# EXERCISE DETAILS
Each entry below is to be given again word for word, with no pictures.

PROVIDED DATA: Begin

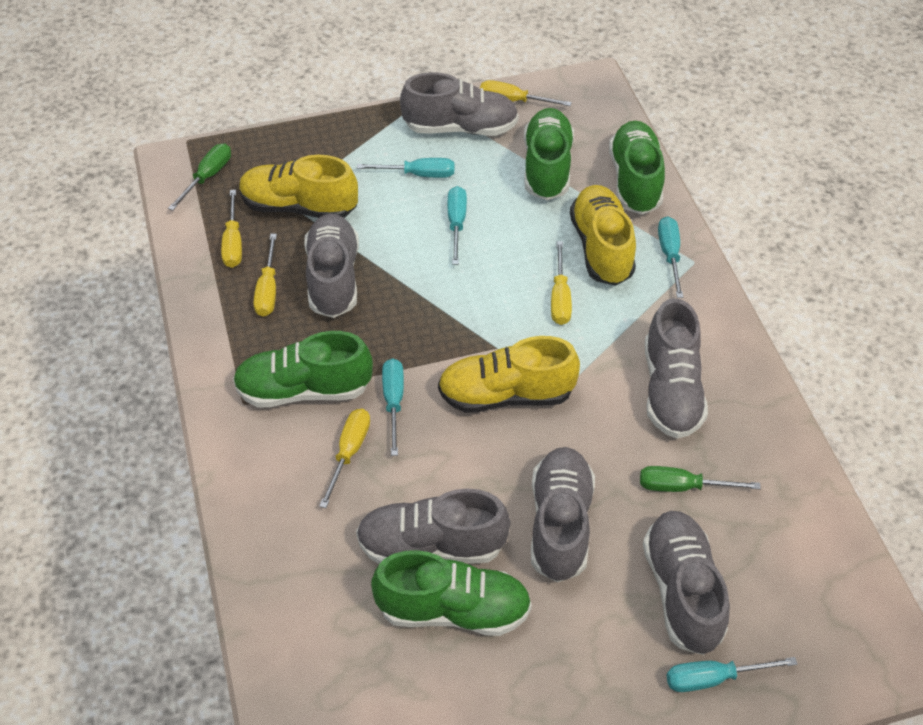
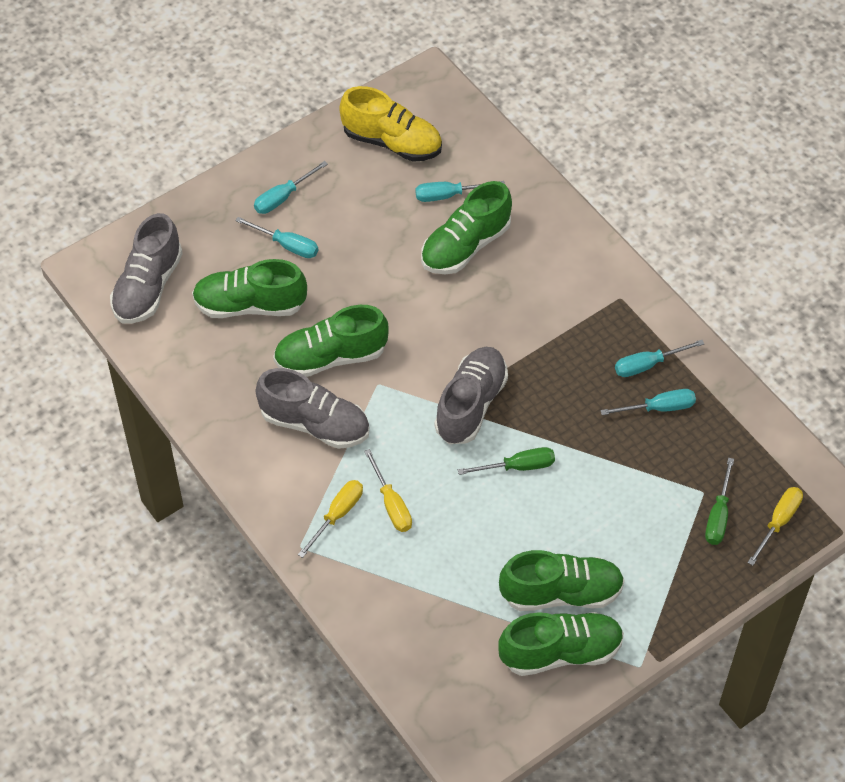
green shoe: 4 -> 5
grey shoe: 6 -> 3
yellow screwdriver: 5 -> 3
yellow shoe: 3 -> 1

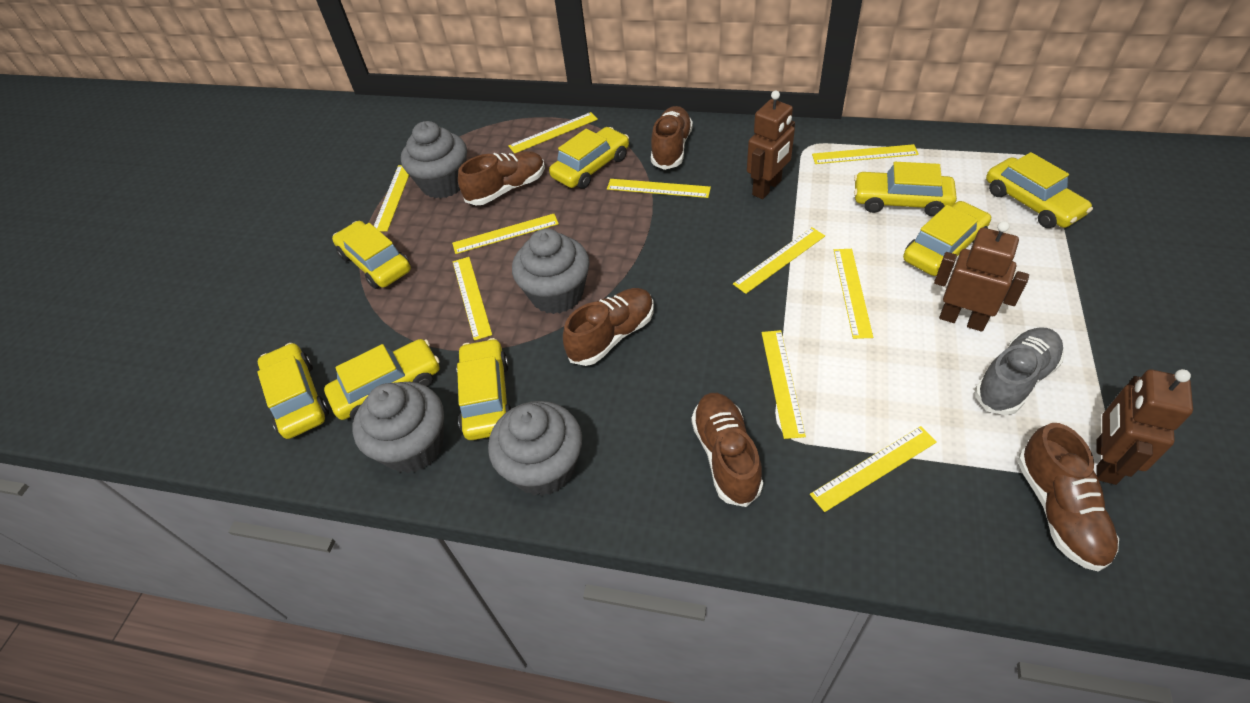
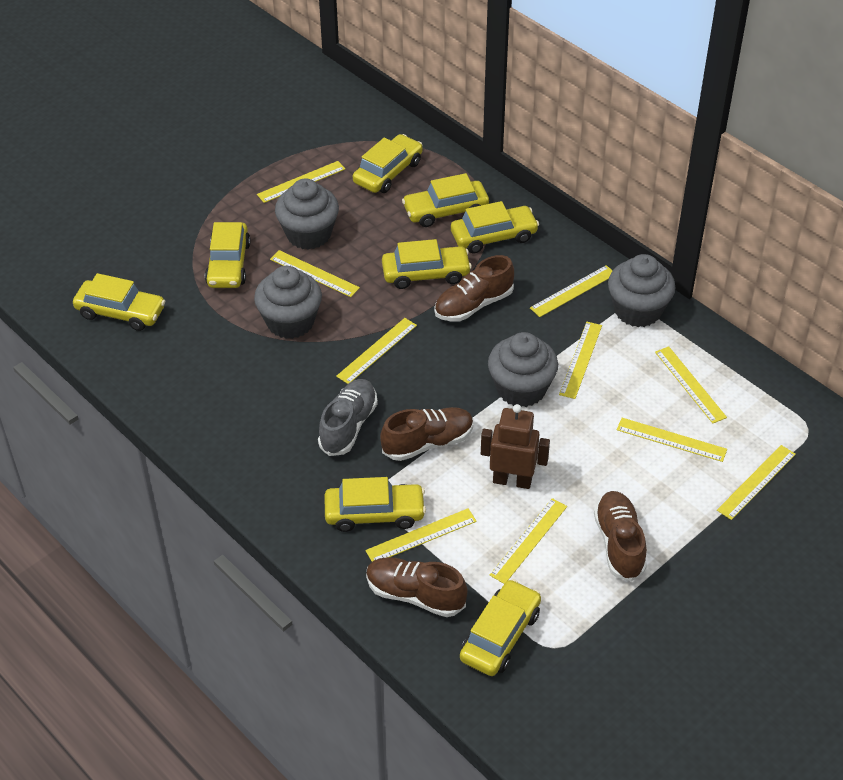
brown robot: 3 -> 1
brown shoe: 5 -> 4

PROVIDED DATA: End

# SOLUTION FOR THIS EXERCISE
green shoe: 4 -> 5
grey shoe: 6 -> 3
yellow screwdriver: 5 -> 3
yellow shoe: 3 -> 1

brown robot: 3 -> 1
brown shoe: 5 -> 4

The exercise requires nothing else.